» **WHAT YOU ARE ASKED TO DO**:
Please restate all of the records word for word, setting the pictures aside.

——————————

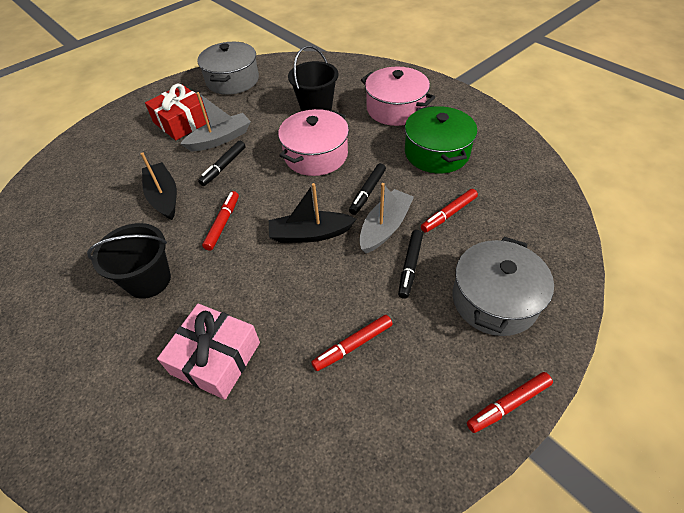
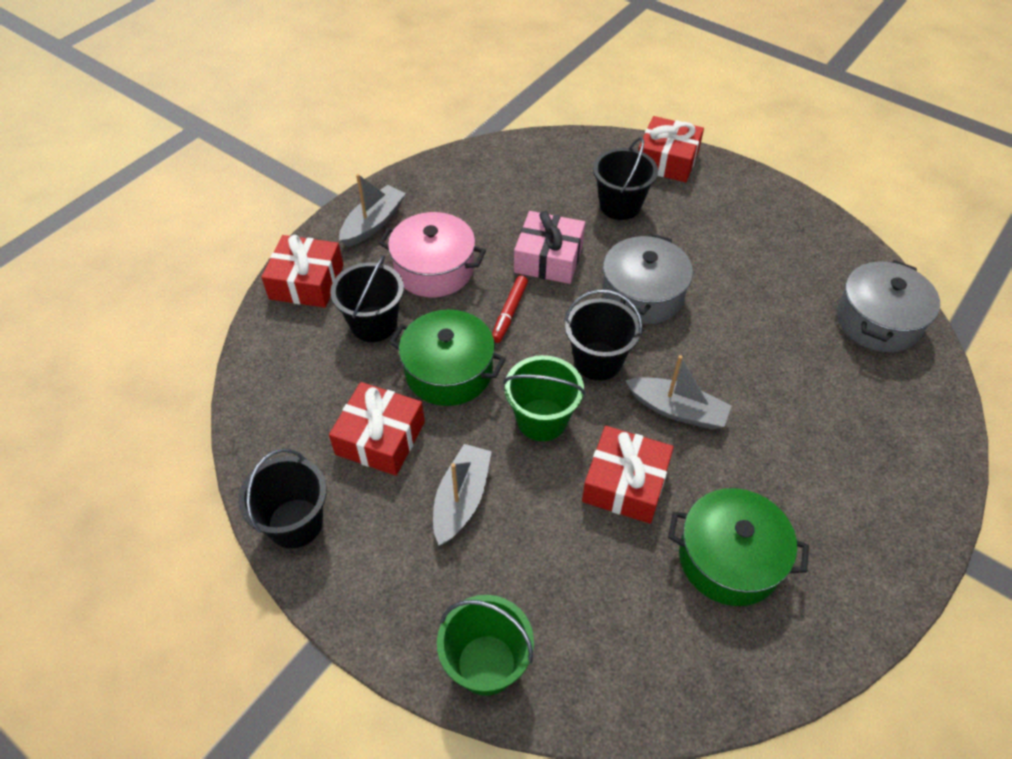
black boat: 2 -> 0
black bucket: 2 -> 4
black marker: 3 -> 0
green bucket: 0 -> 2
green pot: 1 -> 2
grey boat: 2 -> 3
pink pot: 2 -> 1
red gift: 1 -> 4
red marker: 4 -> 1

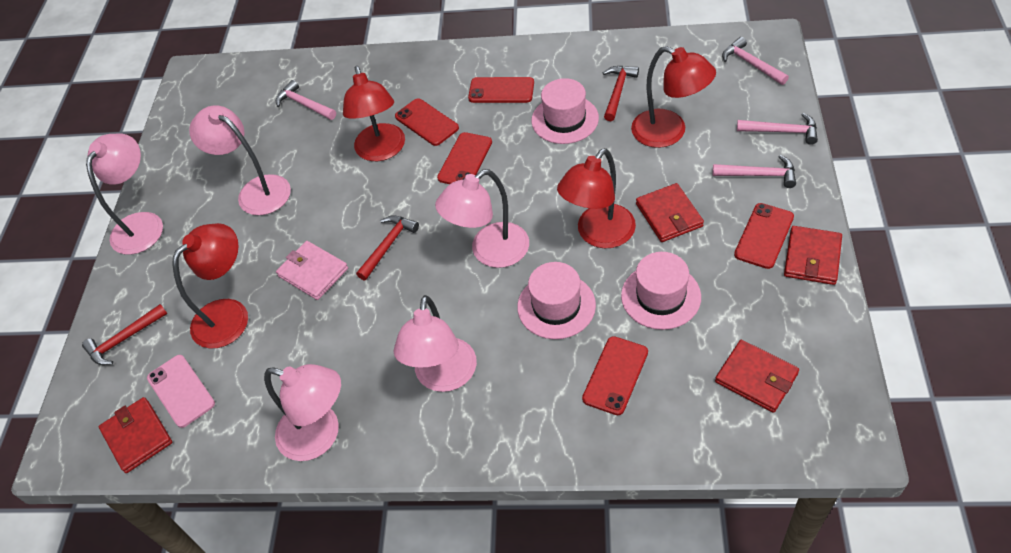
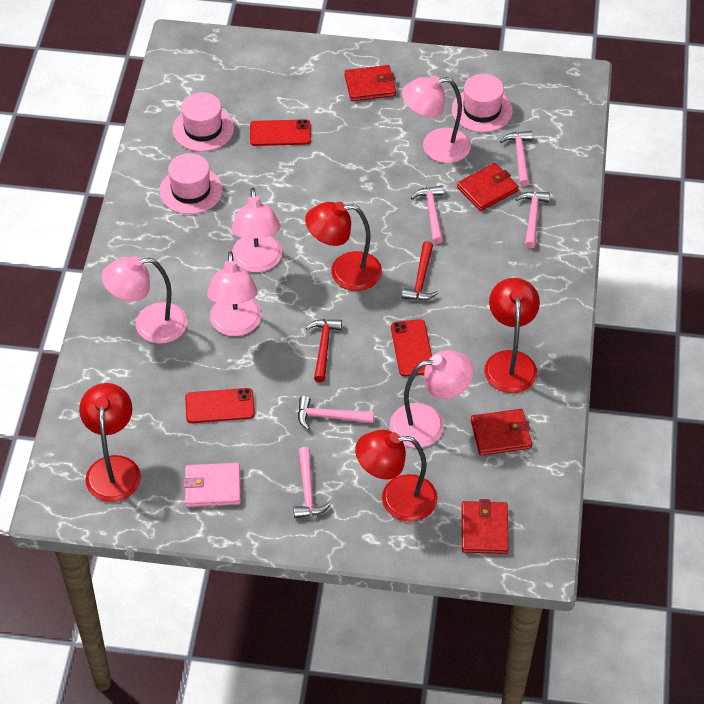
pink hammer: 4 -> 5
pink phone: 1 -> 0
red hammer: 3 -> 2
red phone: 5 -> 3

——————————

» **OUTPUT**:
black boat: 2 -> 0
black bucket: 2 -> 4
black marker: 3 -> 0
green bucket: 0 -> 2
green pot: 1 -> 2
grey boat: 2 -> 3
pink pot: 2 -> 1
red gift: 1 -> 4
red marker: 4 -> 1

pink hammer: 4 -> 5
pink phone: 1 -> 0
red hammer: 3 -> 2
red phone: 5 -> 3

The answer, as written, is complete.